### [DATA IN THIS EXERCISE]

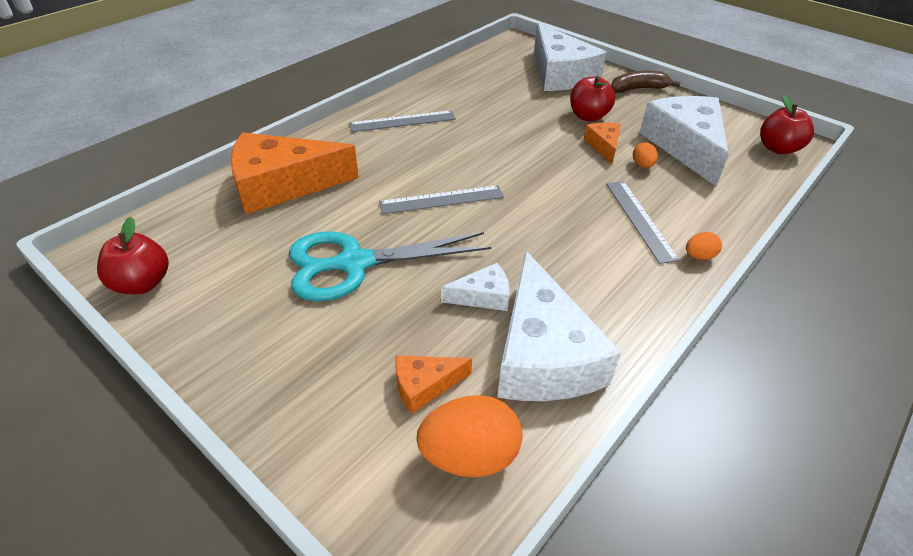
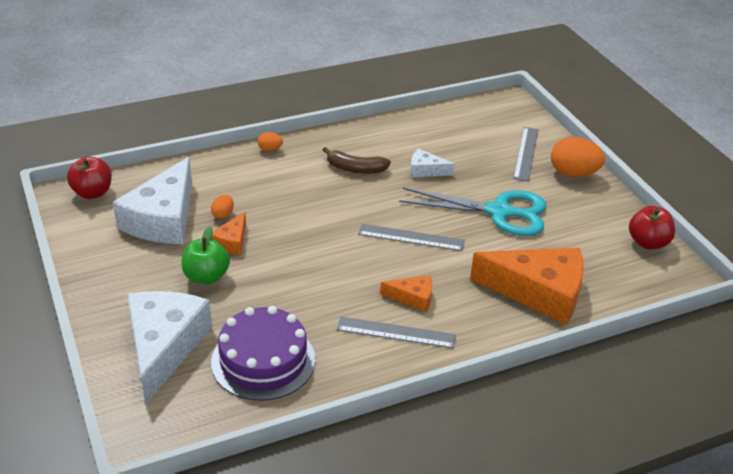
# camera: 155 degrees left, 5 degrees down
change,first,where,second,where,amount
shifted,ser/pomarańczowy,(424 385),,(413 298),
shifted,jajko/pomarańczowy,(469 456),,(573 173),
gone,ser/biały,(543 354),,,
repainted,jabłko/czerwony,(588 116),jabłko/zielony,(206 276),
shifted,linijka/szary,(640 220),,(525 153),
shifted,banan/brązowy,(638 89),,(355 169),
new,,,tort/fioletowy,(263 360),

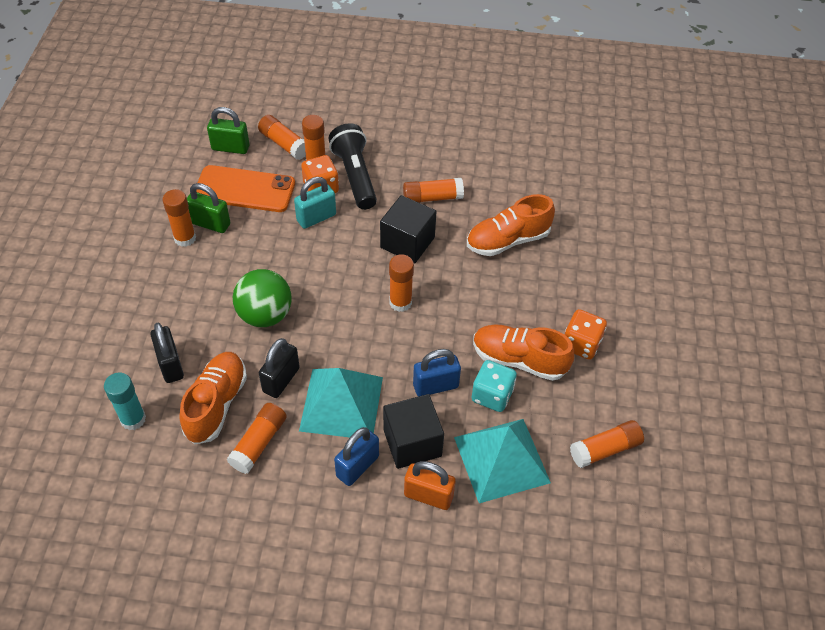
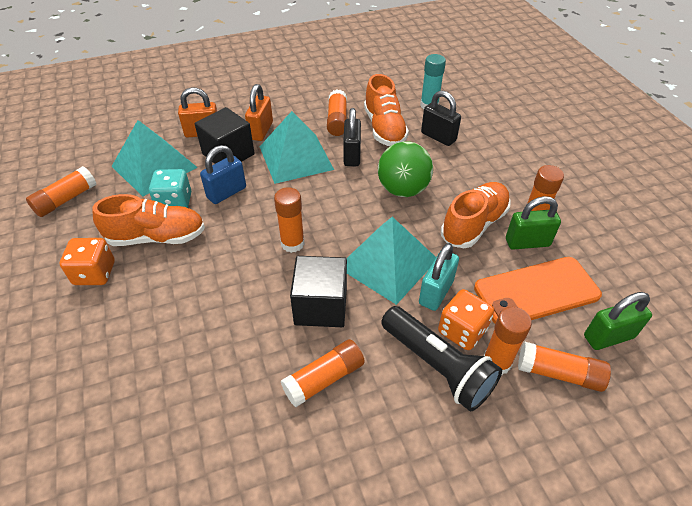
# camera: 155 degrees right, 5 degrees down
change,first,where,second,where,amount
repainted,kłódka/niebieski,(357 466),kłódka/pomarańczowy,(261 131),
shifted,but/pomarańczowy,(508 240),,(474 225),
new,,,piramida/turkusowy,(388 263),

### [DIRECTIONS FOR THIS TASK]
The whole listing should be retyped word for word; none of its pictures belong in the copy.

### [ANSWER TO THIS TASK]
# camera: 155 degrees left, 5 degrees down
change,first,where,second,where,amount
shifted,ser/pomarańczowy,(424 385),,(413 298),
shifted,jajko/pomarańczowy,(469 456),,(573 173),
gone,ser/biały,(543 354),,,
repainted,jabłko/czerwony,(588 116),jabłko/zielony,(206 276),
shifted,linijka/szary,(640 220),,(525 153),
shifted,banan/brązowy,(638 89),,(355 169),
new,,,tort/fioletowy,(263 360),

# camera: 155 degrees right, 5 degrees down
change,first,where,second,where,amount
repainted,kłódka/niebieski,(357 466),kłódka/pomarańczowy,(261 131),
shifted,but/pomarańczowy,(508 240),,(474 225),
new,,,piramida/turkusowy,(388 263),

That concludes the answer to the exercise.